(Edit tracking data)

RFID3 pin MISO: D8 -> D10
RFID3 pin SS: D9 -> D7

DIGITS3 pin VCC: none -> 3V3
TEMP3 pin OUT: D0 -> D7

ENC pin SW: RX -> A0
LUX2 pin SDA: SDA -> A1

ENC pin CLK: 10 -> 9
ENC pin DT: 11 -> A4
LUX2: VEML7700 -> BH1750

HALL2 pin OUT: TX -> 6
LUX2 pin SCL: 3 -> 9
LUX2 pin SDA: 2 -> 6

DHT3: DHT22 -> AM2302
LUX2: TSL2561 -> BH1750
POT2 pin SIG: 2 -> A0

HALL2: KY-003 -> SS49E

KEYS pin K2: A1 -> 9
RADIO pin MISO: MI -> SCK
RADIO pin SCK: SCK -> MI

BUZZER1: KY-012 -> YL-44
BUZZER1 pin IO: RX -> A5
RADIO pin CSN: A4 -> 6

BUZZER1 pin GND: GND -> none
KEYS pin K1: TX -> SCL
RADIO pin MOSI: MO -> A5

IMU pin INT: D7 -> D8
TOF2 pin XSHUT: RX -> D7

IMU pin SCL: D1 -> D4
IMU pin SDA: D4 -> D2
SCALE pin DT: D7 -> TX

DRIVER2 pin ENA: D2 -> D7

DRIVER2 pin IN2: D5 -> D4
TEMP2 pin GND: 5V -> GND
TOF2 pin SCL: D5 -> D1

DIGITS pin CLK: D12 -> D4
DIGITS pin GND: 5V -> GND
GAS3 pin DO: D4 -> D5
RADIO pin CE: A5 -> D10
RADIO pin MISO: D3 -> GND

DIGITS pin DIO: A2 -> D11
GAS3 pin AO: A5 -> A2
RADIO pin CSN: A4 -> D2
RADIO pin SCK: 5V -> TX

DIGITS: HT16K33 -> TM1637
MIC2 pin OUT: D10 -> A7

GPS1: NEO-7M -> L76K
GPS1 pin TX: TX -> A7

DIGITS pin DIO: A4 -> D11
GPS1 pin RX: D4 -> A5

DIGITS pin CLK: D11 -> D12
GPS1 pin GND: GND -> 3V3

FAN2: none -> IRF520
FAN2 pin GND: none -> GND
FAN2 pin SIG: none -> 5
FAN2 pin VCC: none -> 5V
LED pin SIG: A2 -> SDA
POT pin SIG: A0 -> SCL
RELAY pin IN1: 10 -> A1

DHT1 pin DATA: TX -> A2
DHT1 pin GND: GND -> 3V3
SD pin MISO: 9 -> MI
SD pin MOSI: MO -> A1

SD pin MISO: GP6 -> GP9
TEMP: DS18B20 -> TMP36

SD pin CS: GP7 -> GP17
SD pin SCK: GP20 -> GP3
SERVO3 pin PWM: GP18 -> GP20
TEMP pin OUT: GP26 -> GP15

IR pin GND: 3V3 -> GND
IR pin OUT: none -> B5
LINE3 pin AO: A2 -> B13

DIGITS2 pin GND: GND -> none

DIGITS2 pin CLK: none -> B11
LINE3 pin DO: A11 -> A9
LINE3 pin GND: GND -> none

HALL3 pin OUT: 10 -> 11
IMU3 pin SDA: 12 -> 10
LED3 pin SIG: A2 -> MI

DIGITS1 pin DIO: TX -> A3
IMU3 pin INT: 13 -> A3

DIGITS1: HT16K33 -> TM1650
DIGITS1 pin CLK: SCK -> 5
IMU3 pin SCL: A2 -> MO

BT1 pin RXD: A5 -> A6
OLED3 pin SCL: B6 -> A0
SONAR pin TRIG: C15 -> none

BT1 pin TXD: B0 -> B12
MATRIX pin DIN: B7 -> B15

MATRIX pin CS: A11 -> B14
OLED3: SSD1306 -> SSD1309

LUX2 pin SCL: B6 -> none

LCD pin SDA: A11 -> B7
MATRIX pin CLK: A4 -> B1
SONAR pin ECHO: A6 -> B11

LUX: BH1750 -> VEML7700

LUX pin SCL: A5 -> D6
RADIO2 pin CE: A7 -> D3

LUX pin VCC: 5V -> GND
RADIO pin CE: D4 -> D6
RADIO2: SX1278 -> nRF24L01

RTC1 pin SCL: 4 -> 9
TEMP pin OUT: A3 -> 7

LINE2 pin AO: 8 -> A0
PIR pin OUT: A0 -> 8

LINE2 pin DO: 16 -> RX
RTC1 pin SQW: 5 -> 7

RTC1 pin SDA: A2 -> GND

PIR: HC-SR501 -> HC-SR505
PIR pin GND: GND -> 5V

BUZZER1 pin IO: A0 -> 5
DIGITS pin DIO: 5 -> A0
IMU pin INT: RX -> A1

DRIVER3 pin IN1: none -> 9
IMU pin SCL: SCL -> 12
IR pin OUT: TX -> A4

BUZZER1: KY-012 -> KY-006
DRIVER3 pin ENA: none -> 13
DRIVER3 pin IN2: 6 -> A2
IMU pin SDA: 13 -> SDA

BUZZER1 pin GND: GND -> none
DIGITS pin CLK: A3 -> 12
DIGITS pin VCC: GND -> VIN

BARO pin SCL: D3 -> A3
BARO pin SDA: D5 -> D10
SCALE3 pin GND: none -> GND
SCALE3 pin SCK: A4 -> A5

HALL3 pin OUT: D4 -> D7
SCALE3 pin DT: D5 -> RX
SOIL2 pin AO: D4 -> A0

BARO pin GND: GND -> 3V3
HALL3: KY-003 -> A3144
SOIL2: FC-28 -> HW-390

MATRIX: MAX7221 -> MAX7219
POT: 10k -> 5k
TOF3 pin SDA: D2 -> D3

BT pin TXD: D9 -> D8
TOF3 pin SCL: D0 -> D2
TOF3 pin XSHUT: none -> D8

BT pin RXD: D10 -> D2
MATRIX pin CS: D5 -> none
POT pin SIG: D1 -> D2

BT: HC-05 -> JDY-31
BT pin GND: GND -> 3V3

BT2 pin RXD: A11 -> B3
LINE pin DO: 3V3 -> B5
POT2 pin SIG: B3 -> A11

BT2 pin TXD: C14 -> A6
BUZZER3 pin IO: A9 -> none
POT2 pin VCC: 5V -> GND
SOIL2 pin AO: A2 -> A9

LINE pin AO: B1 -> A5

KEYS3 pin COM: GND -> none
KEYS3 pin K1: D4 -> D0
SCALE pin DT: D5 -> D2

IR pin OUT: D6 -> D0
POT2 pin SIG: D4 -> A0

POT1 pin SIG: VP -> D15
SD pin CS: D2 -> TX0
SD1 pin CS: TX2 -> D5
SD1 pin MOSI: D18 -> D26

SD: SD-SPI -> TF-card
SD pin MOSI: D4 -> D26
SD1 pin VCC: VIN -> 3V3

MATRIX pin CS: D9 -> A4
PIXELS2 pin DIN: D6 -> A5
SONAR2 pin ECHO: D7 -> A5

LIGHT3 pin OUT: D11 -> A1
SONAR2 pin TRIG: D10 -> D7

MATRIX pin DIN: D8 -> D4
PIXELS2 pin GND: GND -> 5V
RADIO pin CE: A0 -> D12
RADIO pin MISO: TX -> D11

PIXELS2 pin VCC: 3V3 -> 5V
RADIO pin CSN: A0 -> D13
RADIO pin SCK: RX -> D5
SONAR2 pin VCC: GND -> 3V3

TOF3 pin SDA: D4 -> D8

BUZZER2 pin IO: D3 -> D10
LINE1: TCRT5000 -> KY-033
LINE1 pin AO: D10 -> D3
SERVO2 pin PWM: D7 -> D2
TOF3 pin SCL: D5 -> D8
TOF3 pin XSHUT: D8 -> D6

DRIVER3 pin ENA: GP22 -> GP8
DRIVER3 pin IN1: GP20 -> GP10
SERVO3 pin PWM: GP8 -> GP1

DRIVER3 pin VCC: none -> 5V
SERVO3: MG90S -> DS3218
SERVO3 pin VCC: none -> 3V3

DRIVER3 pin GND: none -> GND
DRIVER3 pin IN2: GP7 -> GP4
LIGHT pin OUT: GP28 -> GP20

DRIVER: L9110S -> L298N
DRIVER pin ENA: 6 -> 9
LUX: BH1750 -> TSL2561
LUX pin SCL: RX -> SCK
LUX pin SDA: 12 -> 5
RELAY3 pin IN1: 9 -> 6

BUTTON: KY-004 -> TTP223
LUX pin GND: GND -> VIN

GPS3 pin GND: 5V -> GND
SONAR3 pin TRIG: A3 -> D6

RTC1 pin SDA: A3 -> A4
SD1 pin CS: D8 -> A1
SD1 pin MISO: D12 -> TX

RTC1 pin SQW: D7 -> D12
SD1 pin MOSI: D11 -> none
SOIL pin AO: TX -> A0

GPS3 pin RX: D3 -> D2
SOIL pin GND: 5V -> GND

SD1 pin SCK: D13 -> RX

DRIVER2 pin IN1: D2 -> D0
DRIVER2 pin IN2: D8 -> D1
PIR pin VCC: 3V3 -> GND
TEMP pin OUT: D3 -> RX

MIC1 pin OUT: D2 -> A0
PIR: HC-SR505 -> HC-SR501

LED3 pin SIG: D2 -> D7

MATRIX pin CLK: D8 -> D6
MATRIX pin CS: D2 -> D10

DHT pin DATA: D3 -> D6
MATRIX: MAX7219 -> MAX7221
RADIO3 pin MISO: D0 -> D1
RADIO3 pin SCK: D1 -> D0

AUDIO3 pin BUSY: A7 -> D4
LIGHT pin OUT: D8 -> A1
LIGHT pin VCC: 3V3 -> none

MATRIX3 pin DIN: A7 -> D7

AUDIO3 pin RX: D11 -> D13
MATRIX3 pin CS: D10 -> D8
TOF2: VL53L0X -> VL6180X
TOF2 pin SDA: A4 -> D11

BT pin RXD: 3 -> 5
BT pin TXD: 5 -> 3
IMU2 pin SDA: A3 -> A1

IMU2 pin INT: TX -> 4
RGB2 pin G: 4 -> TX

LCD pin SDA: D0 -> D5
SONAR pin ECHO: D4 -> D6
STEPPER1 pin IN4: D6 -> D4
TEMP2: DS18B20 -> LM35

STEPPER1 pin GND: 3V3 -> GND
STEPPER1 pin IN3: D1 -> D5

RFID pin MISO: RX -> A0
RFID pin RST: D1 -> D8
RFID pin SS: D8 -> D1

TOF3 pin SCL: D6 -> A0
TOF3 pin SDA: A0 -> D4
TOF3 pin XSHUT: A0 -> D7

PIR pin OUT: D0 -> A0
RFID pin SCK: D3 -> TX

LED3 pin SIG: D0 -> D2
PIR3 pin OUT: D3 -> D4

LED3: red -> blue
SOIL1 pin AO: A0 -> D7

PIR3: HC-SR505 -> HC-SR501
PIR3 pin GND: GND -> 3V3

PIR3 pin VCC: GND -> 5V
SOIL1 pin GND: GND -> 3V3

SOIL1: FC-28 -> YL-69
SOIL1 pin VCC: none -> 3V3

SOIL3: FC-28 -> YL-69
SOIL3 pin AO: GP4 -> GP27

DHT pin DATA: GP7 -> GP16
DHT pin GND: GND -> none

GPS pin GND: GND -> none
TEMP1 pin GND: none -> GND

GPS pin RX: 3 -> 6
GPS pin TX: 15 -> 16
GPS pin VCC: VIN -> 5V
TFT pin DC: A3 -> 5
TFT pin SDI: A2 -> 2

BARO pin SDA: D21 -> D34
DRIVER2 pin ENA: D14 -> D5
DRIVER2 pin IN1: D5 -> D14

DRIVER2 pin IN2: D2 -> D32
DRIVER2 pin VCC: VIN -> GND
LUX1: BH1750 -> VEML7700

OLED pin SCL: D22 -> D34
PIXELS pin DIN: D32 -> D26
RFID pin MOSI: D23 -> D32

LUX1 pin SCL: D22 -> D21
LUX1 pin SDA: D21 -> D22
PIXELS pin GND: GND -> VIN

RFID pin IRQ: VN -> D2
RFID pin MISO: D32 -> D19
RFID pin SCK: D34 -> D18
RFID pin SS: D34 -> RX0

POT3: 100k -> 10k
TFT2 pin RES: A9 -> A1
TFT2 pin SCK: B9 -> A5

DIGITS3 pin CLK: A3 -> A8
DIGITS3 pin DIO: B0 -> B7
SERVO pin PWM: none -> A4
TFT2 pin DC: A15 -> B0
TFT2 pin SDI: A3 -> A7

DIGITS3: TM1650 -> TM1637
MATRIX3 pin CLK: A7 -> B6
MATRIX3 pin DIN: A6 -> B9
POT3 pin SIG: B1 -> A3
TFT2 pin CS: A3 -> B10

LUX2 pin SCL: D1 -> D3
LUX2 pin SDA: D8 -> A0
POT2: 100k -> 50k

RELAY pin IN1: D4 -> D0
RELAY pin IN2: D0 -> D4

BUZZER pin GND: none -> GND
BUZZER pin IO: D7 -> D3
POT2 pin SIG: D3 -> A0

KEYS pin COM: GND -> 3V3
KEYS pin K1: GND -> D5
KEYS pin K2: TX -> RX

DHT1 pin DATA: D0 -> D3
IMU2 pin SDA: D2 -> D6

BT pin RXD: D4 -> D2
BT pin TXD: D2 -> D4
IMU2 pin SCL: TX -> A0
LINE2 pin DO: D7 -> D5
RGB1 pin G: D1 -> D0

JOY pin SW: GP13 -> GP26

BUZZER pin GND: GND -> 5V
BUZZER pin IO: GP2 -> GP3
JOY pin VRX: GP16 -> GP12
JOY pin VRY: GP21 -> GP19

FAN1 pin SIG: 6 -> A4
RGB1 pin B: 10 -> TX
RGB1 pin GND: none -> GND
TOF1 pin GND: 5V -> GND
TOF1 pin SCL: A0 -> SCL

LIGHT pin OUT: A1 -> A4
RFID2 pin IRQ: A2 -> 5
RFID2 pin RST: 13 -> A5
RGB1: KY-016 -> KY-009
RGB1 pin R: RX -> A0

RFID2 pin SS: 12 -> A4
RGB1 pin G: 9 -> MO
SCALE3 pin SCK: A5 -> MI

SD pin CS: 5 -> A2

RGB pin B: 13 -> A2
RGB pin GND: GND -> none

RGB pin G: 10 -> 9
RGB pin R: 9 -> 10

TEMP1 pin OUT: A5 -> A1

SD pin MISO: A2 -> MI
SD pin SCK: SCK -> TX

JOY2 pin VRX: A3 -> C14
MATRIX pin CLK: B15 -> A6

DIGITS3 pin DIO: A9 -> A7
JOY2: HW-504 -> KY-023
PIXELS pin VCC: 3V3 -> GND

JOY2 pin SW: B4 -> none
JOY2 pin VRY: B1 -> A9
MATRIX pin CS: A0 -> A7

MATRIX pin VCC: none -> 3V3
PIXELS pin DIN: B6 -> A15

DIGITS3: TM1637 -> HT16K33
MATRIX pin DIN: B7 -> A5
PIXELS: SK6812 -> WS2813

PROBLEM REQUIREMENTS:
The response must hold only the lines above from the line with "DRIVER2 pin VCC: VIN -> GND" through the line with "SERVO pin PWM: none -> A4", each copied exactly, both ends kept.

WRITTEN RESPONSE:
DRIVER2 pin VCC: VIN -> GND
LUX1: BH1750 -> VEML7700

OLED pin SCL: D22 -> D34
PIXELS pin DIN: D32 -> D26
RFID pin MOSI: D23 -> D32

LUX1 pin SCL: D22 -> D21
LUX1 pin SDA: D21 -> D22
PIXELS pin GND: GND -> VIN

RFID pin IRQ: VN -> D2
RFID pin MISO: D32 -> D19
RFID pin SCK: D34 -> D18
RFID pin SS: D34 -> RX0

POT3: 100k -> 10k
TFT2 pin RES: A9 -> A1
TFT2 pin SCK: B9 -> A5

DIGITS3 pin CLK: A3 -> A8
DIGITS3 pin DIO: B0 -> B7
SERVO pin PWM: none -> A4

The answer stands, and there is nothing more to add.